About this exercise →
Search the data for the string "image", and report each line where it is found.

----- Material for this task -----

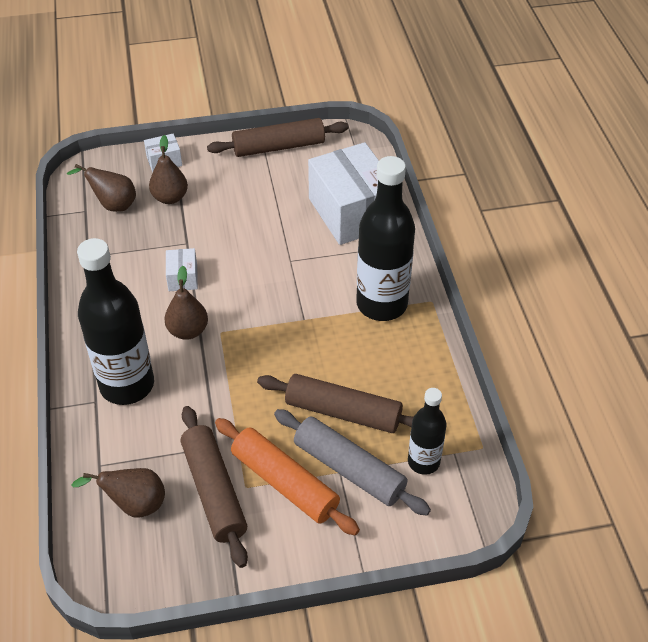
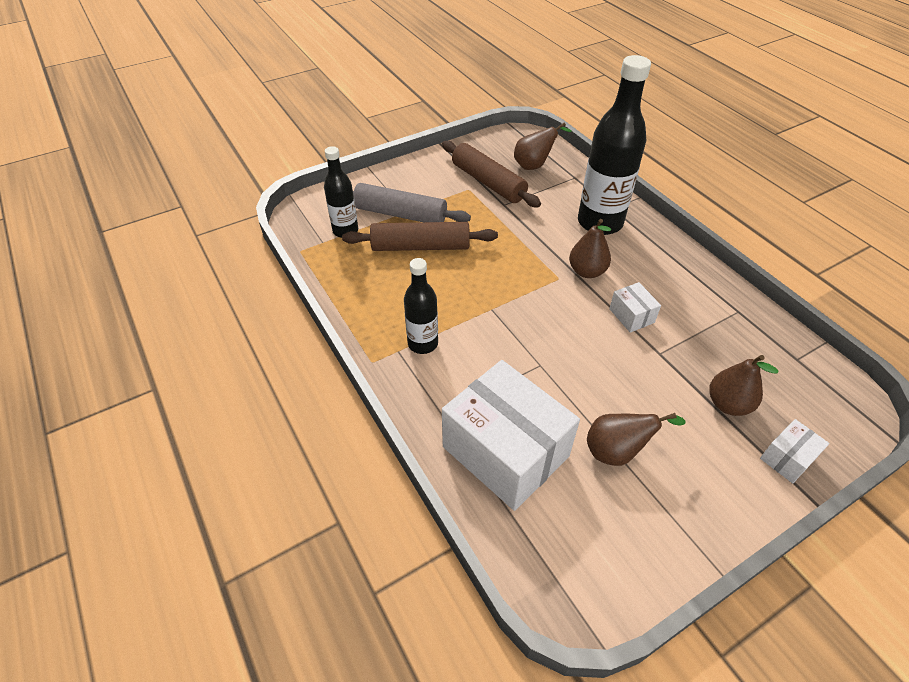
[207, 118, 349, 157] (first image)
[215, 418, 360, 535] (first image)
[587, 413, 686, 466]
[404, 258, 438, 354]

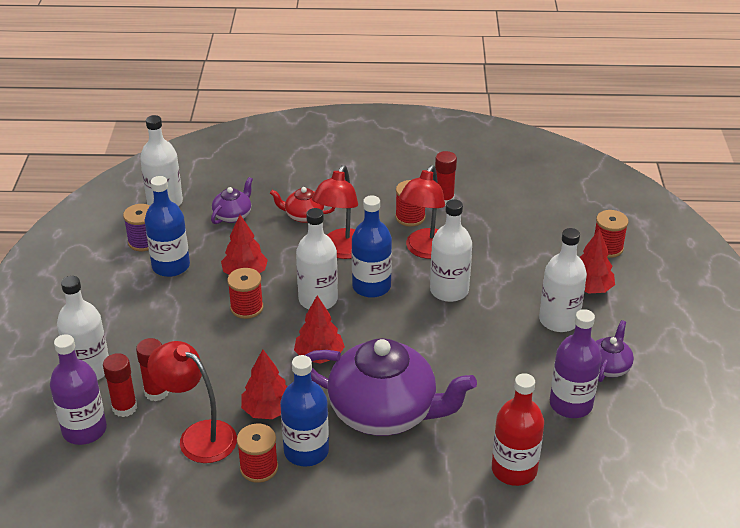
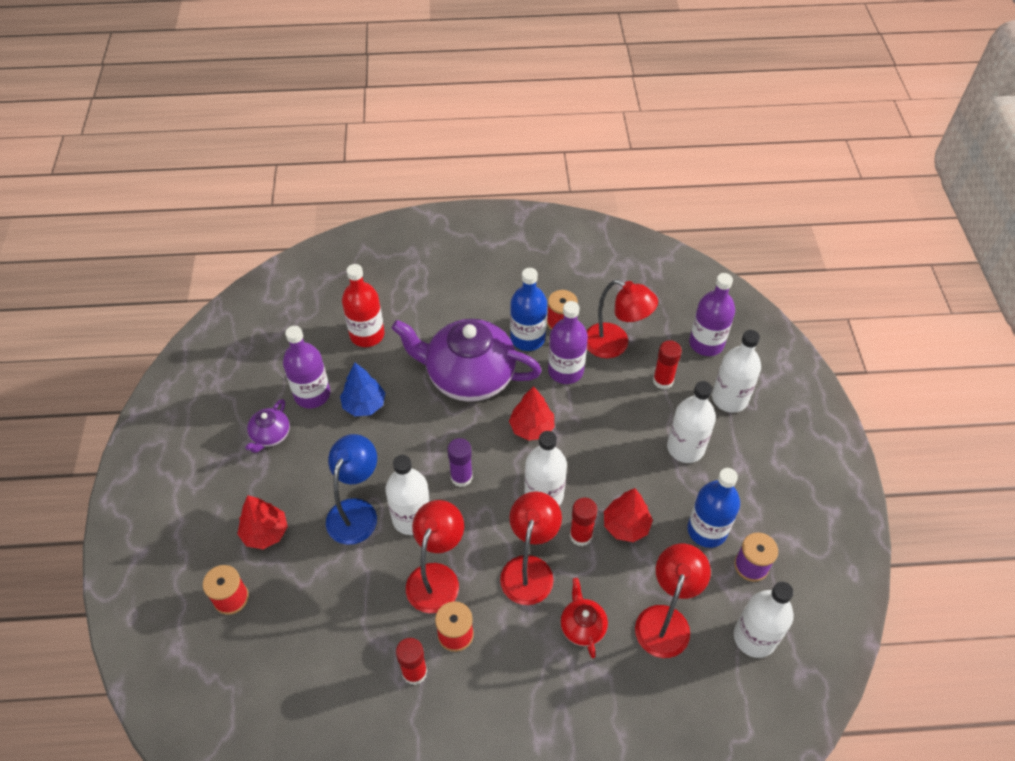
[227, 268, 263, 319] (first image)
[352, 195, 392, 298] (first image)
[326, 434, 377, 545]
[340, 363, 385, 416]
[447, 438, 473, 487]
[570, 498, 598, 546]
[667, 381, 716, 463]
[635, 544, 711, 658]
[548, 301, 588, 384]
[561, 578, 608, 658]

-----

The answer →
[207, 118, 349, 157] (first image)
[215, 418, 360, 535] (first image)
[227, 268, 263, 319] (first image)
[352, 195, 392, 298] (first image)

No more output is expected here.